- **GIVEN DATA**
◆ ◆ ◆

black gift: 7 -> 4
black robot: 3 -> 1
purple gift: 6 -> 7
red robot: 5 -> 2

◆ ◆ ◆

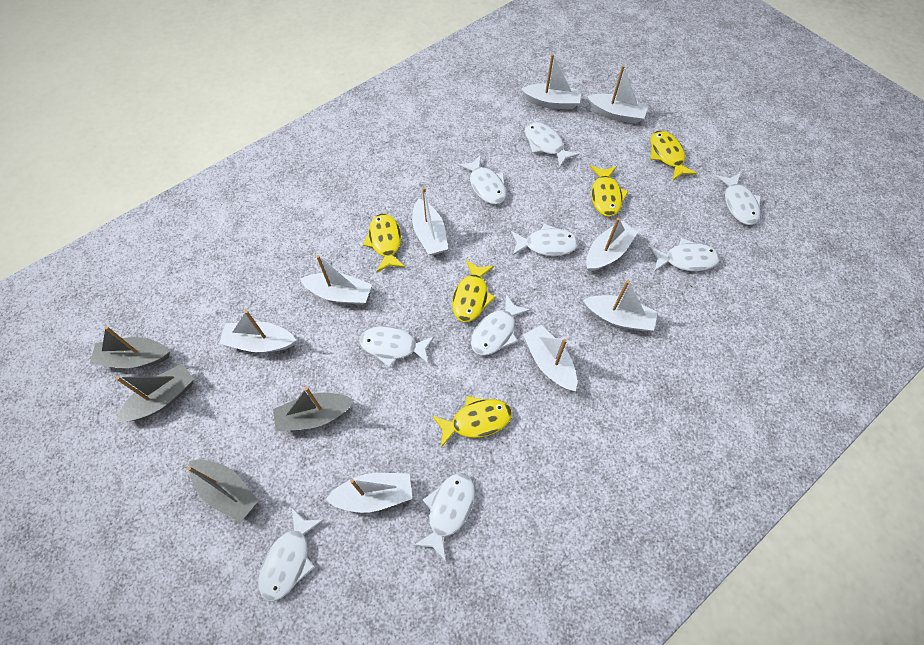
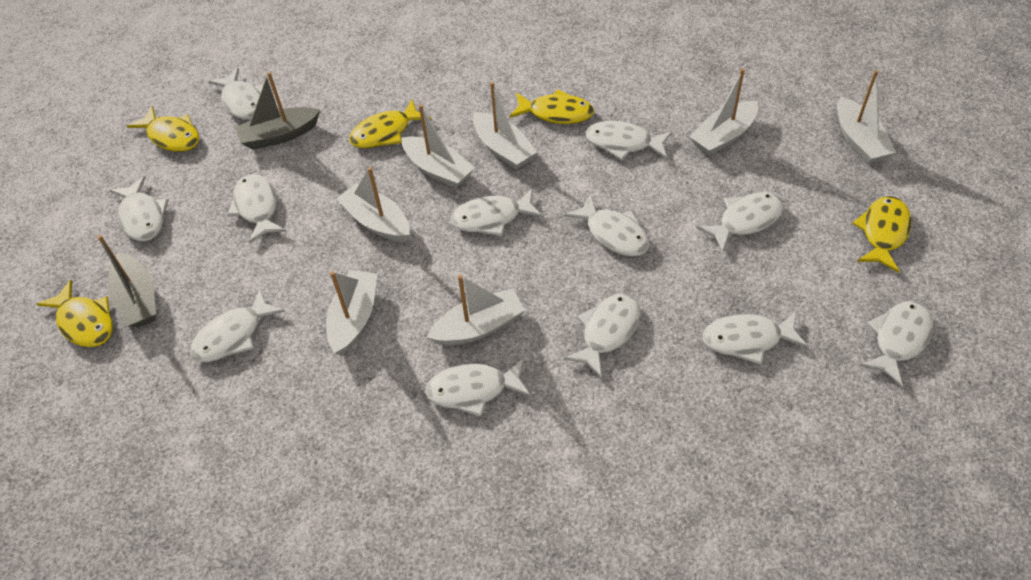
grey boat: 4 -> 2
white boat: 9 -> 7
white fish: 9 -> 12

◆ ◆ ◆

- **DESCRIPTION OF THE TASK**
Return word for word the lines above from the line with "black gift: 7 -> 4" to the line with "red robot: 5 -> 2", including both and leaving out all others.

- **COMPLETED EXERCISE**
black gift: 7 -> 4
black robot: 3 -> 1
purple gift: 6 -> 7
red robot: 5 -> 2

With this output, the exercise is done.